■ **Task objective**
The number of lines with the string "none" in the listing below is all that should be reported.

■ **Records for the exercise**
-*-
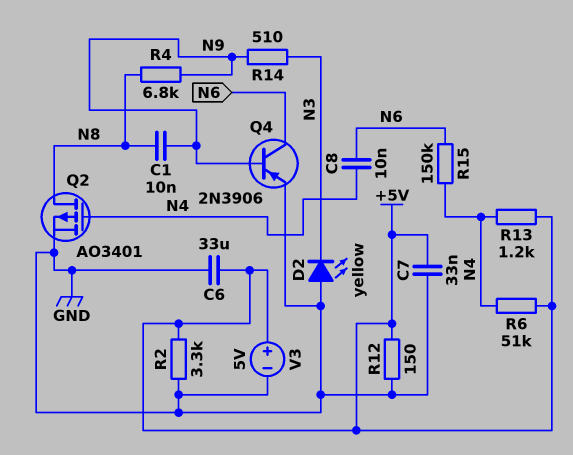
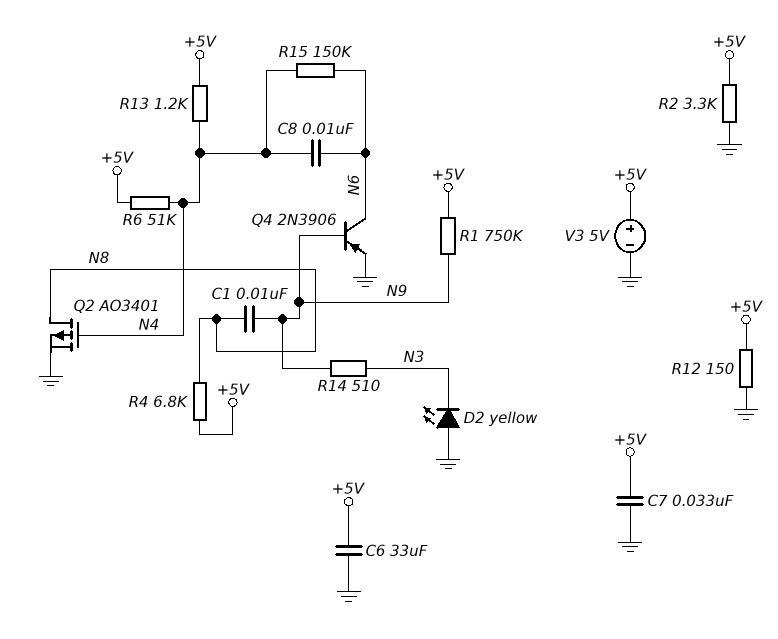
R1: none -> 750k (+5V, N9)
R4: 6.8k (N8, N9) -> 6.8k (+5V, N8)

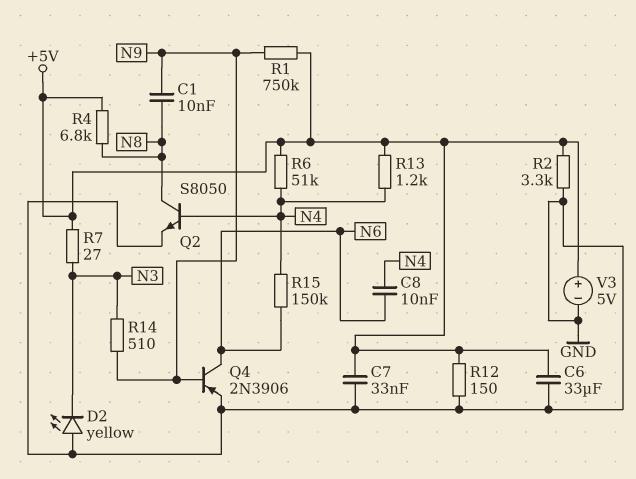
Q2: PMOS AO3401 (G N4, D N8, S GND) -> NPN S8050 (B N4, C N8, E GND)
R7: none -> 27 (+5V, N3)

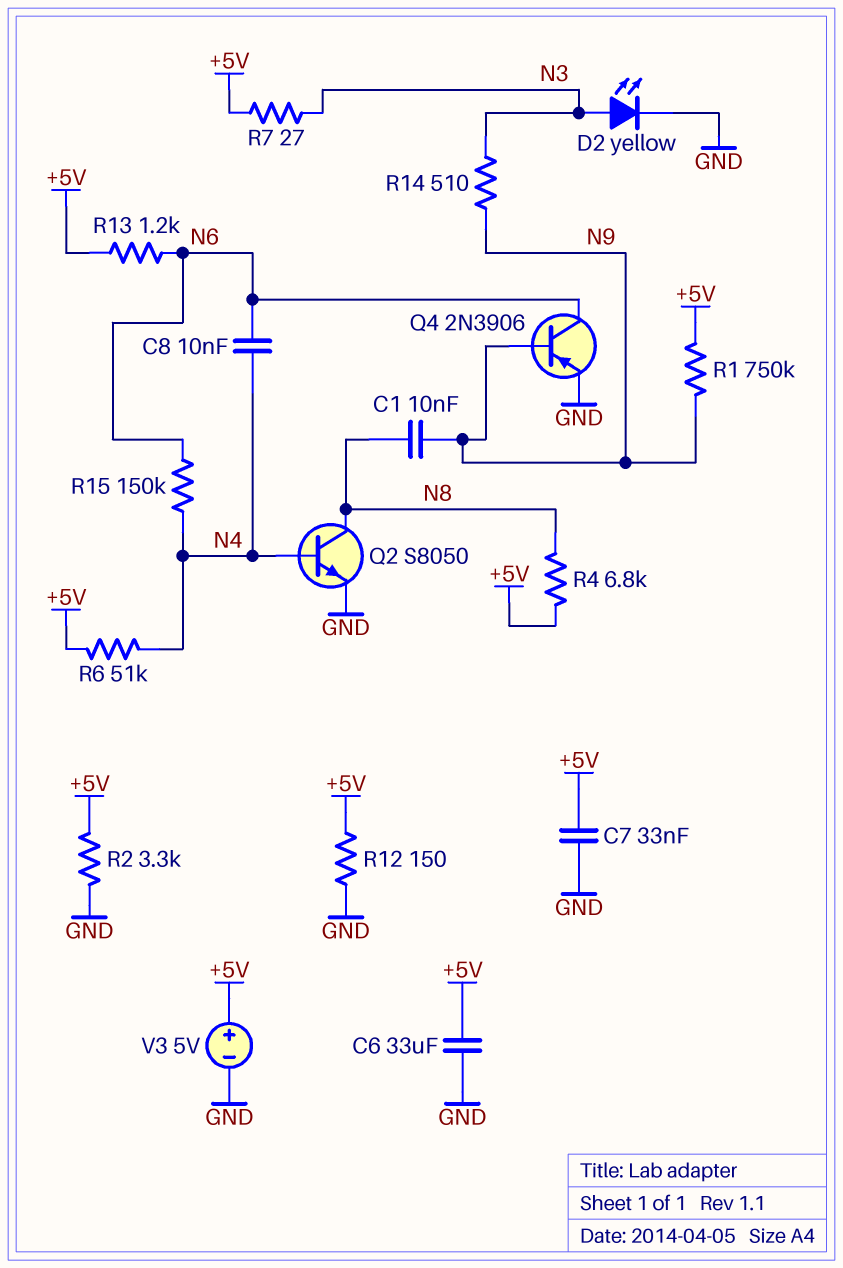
D2: LED yellow (A GND, K N3) -> LED yellow (A N3, K GND)
R13: 1.2k (+5V, N4) -> 1.2k (+5V, N6)

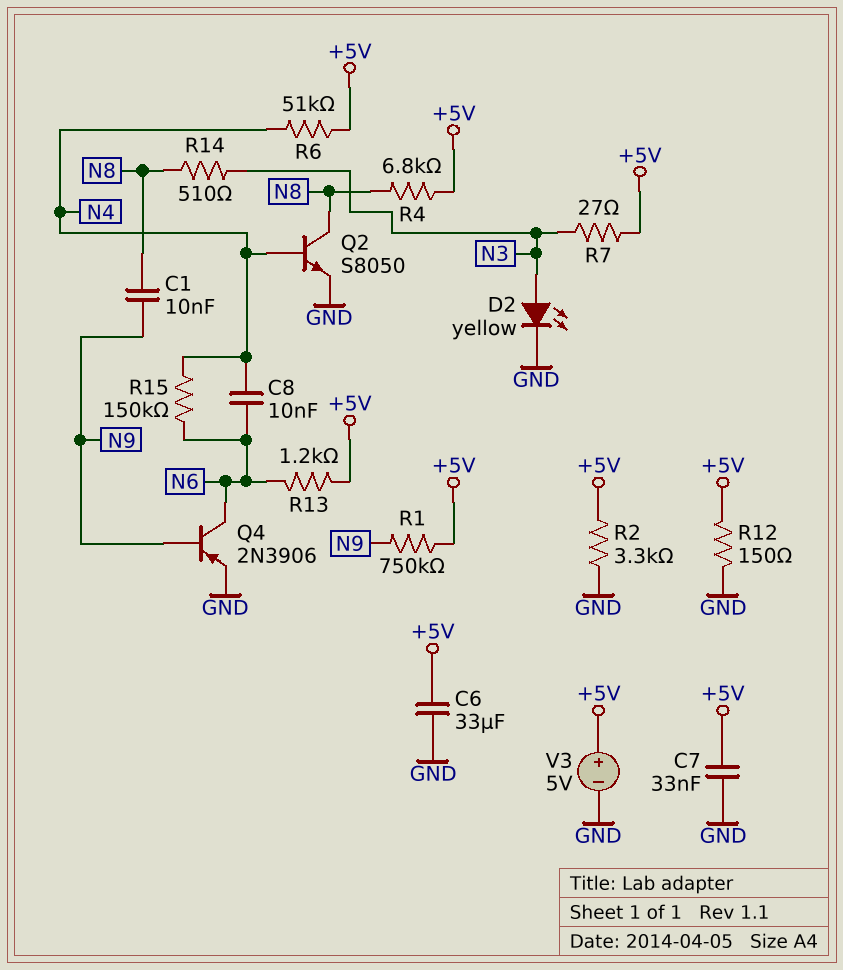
R14: 510 (N3, N9) -> 510 (N3, N8)

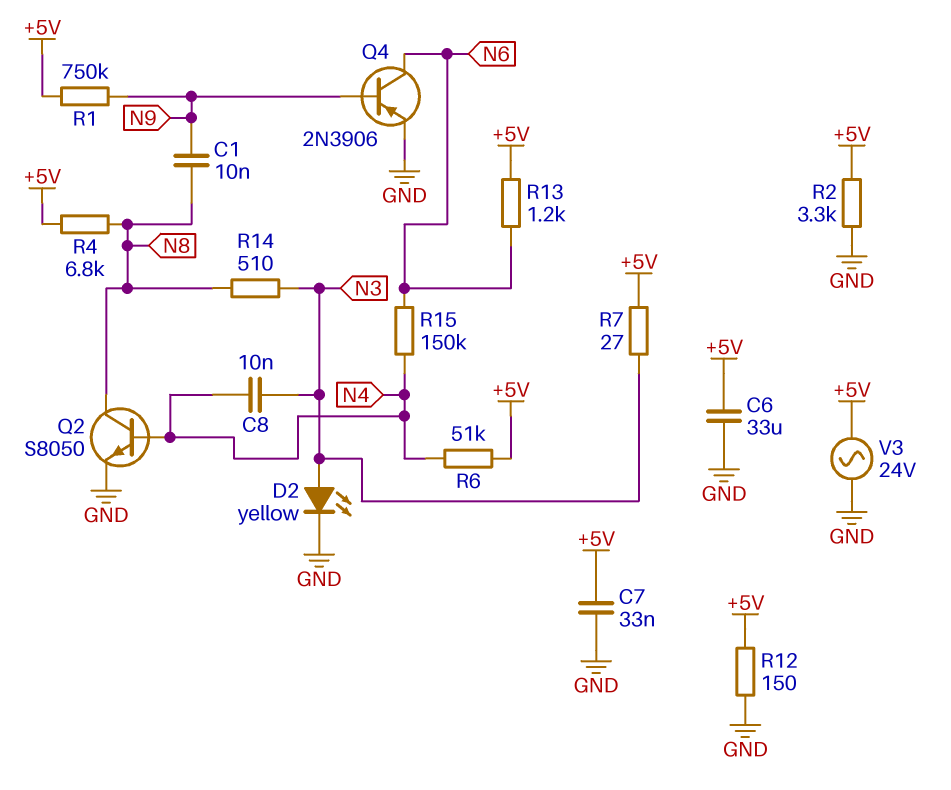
C8: 10nF (N4, N6) -> 10nF (N3, N4)
V3: 5V (plus +5V, minus GND) -> AC 24V (+5V, GND)

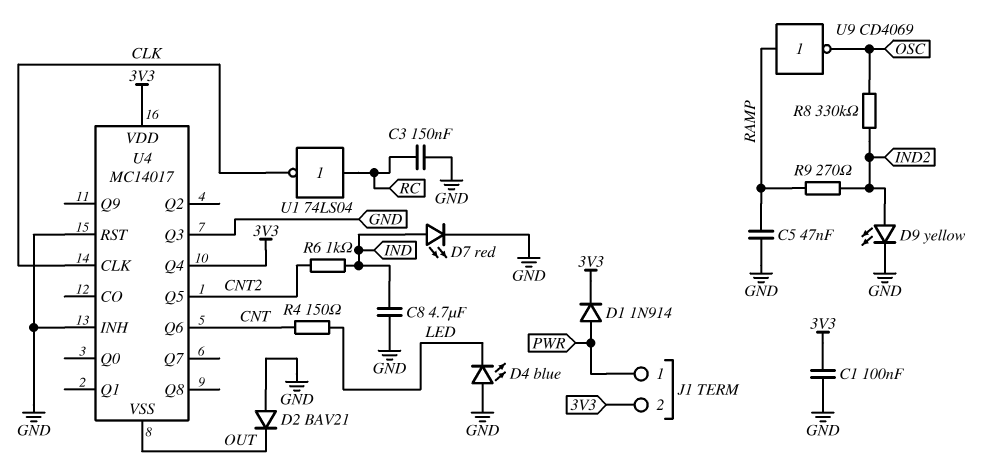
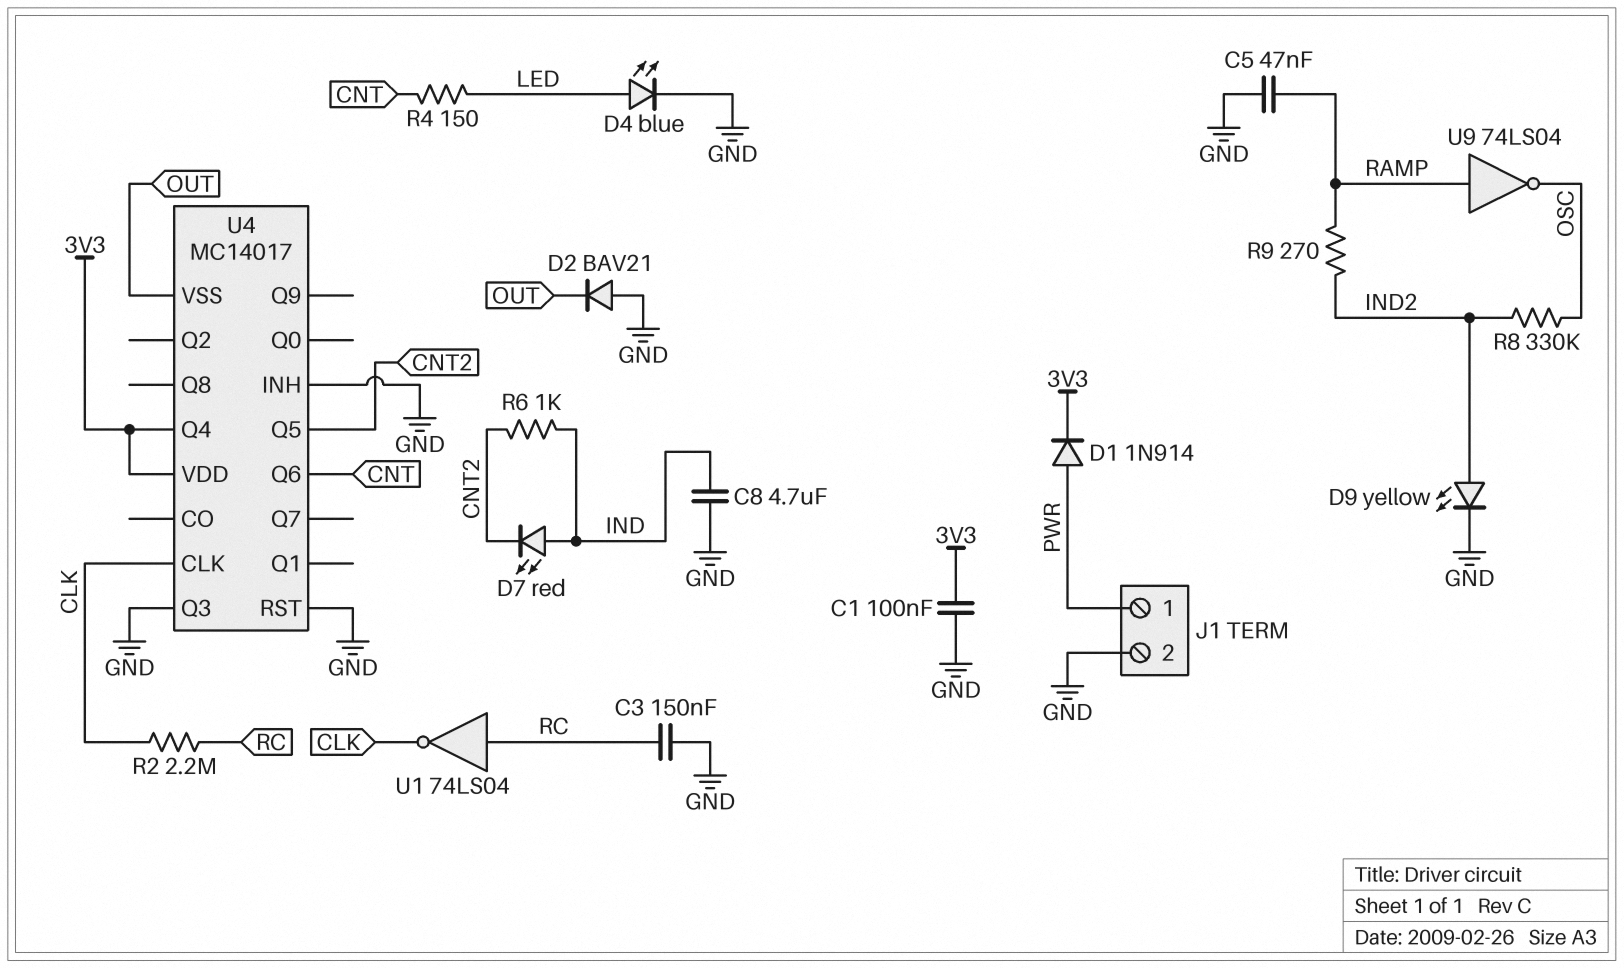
D4: LED blue (A GND, K LED) -> LED blue (A LED, K GND)
D7: LED red (A IND, K GND) -> LED red (A IND, K CNT2)
J1 pin 2: 3V3 -> GND
R2: none -> 2.2M (CLK, RC)
U9: NOT CD4069 (in RAMP, out OSC) -> NOT 74LS04 (in RAMP, out OSC)

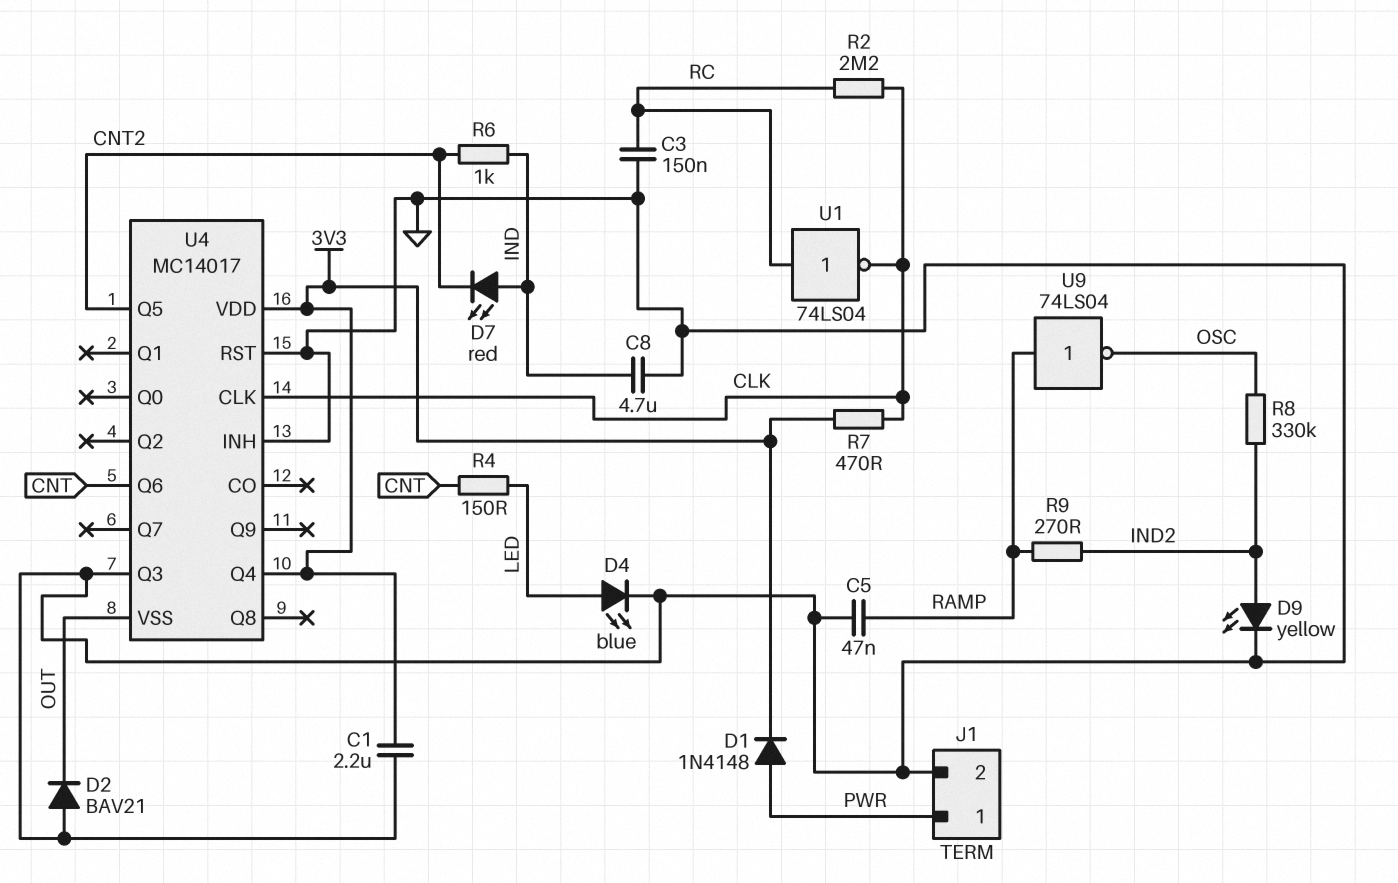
C1: 100nF (3V3, GND) -> 2.2uF (3V3, GND)
D1: diode 1N914 (A PWR, K 3V3) -> diode 1N4148 (A PWR, K 3V3)
R7: none -> 470 (3V3, CLK)

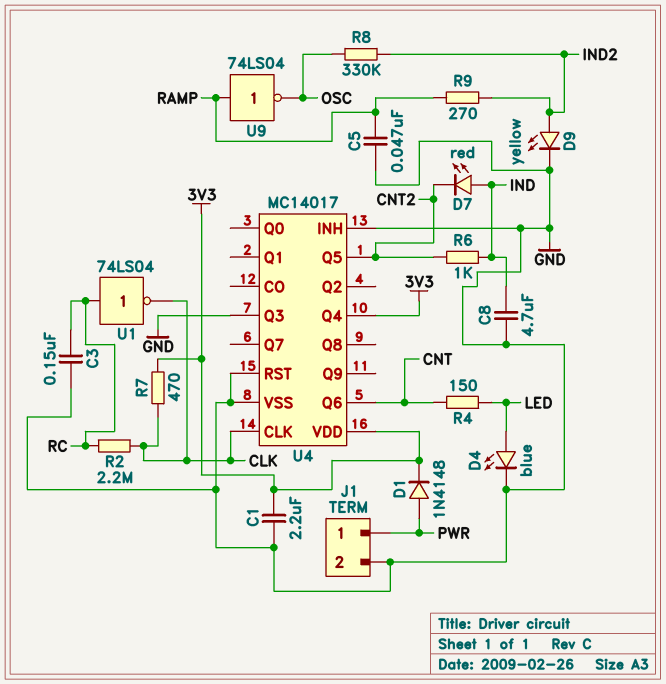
D2: diode BAV21 (A GND, K OUT) -> none
U4 pin VSS: OUT -> GND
-*-
■ **Response below**
5